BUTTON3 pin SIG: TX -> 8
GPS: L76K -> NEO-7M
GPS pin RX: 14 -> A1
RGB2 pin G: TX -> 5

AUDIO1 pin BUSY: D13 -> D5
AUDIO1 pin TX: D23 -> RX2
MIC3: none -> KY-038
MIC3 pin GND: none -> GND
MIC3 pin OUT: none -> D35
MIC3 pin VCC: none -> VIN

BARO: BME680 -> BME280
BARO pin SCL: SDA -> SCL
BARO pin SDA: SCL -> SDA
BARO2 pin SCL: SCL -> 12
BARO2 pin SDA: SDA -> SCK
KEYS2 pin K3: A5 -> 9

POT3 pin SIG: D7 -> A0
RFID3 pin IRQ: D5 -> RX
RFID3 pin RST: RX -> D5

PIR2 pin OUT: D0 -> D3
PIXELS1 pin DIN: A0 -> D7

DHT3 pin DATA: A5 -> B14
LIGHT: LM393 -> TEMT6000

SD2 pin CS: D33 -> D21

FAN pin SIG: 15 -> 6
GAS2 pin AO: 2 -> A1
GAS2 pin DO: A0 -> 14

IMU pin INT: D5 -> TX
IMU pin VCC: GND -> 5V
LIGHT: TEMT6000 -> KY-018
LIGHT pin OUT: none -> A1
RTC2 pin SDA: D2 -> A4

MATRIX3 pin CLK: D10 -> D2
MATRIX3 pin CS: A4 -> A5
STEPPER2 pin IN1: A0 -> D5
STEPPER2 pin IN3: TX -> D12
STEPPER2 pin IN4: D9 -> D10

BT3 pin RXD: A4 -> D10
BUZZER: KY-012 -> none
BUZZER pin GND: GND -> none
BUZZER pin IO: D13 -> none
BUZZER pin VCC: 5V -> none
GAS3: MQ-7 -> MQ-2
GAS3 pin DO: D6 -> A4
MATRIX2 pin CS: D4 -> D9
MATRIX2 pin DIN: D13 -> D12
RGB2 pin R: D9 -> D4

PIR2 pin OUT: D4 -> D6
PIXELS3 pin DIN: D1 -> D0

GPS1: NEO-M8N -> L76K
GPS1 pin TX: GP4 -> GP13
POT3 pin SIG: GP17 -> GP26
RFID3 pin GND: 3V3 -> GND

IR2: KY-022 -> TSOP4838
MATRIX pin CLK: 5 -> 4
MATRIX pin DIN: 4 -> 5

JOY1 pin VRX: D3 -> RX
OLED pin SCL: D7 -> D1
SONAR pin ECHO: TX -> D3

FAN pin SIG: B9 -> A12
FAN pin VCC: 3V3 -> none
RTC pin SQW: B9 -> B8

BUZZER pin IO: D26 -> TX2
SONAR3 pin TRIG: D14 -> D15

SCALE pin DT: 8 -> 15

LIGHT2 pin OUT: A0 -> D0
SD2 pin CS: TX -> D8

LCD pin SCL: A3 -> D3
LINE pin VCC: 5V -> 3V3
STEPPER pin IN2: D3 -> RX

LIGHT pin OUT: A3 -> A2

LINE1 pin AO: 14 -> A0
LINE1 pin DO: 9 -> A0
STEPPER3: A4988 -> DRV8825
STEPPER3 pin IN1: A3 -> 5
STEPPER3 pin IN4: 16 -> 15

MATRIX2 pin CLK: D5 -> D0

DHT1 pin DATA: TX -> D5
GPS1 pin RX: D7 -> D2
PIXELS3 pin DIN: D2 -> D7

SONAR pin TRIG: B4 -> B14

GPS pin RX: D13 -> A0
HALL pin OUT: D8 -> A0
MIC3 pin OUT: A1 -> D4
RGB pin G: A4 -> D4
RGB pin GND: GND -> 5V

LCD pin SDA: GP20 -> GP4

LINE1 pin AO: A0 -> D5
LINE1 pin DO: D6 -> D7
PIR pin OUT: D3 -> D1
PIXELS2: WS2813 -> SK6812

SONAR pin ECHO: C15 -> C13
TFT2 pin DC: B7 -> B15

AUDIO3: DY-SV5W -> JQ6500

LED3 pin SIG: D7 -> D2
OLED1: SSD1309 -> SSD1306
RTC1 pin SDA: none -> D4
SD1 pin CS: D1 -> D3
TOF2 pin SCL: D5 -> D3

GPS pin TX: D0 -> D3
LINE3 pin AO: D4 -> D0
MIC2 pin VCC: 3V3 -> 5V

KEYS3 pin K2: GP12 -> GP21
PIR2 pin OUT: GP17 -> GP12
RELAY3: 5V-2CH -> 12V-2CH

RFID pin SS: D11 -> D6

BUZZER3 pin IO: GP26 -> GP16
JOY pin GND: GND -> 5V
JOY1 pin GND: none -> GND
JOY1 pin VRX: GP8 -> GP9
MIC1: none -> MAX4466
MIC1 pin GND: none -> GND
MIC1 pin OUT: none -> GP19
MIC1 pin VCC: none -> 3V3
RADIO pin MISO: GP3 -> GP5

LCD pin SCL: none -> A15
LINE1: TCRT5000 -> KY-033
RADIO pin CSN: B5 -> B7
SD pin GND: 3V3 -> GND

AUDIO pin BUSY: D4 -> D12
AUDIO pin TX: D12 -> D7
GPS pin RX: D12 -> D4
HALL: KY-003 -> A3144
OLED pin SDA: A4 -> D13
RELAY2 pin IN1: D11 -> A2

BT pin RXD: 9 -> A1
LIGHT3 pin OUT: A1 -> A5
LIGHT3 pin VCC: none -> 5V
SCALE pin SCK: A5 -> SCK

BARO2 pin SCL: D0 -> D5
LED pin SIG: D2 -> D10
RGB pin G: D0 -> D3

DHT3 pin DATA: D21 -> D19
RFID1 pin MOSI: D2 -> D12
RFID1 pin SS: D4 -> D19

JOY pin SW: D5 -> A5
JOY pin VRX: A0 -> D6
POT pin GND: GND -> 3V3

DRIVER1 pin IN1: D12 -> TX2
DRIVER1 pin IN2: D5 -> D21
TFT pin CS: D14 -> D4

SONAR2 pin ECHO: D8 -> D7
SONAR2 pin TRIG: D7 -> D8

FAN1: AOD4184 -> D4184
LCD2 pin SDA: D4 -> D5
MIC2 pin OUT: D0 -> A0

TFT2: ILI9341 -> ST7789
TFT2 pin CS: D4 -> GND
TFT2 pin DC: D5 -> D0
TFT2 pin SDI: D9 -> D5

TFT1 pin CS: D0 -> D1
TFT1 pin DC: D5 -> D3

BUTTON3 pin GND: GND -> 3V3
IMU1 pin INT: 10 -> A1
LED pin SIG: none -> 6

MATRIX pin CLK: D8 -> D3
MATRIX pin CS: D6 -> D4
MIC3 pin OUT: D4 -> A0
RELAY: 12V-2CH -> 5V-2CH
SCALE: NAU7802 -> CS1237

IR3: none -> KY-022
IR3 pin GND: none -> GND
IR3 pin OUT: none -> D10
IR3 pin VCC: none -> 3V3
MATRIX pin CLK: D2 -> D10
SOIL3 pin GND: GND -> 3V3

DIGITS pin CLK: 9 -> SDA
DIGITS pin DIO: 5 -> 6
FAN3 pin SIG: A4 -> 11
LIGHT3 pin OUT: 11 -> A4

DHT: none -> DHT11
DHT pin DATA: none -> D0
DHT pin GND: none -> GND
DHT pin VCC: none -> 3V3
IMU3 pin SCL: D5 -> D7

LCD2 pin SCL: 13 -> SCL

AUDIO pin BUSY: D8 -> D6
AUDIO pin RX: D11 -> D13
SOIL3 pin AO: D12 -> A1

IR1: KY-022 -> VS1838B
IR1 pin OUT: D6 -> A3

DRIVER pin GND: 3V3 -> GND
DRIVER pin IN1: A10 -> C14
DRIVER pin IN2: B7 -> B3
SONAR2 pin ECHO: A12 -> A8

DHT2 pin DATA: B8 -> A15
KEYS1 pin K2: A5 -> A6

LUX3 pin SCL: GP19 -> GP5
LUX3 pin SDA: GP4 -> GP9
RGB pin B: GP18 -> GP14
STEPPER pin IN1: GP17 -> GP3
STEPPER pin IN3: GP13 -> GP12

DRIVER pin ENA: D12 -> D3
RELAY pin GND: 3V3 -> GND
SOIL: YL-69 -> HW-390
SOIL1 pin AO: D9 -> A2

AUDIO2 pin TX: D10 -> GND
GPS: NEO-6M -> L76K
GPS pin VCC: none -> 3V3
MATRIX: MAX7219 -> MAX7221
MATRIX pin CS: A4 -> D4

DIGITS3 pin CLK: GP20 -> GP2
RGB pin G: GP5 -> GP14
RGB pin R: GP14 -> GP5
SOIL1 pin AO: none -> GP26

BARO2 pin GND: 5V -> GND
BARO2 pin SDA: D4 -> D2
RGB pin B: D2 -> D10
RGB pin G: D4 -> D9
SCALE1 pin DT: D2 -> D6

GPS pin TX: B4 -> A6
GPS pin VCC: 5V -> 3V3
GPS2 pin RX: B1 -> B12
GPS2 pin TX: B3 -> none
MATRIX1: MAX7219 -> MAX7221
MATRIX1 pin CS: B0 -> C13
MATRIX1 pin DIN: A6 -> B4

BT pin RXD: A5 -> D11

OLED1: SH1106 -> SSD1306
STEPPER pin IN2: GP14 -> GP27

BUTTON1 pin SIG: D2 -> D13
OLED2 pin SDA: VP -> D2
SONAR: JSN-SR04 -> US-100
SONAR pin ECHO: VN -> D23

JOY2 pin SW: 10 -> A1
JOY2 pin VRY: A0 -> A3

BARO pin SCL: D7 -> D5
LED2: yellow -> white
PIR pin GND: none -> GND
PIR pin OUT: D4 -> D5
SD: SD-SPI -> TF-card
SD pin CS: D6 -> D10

######

» What you need to do: Your task is to quote, without any alteration, the lines running from the top of the records to the line that holds "KEYS2 pin K3: A5 -> 9", both included.

» Response area:
BUTTON3 pin SIG: TX -> 8
GPS: L76K -> NEO-7M
GPS pin RX: 14 -> A1
RGB2 pin G: TX -> 5

AUDIO1 pin BUSY: D13 -> D5
AUDIO1 pin TX: D23 -> RX2
MIC3: none -> KY-038
MIC3 pin GND: none -> GND
MIC3 pin OUT: none -> D35
MIC3 pin VCC: none -> VIN

BARO: BME680 -> BME280
BARO pin SCL: SDA -> SCL
BARO pin SDA: SCL -> SDA
BARO2 pin SCL: SCL -> 12
BARO2 pin SDA: SDA -> SCK
KEYS2 pin K3: A5 -> 9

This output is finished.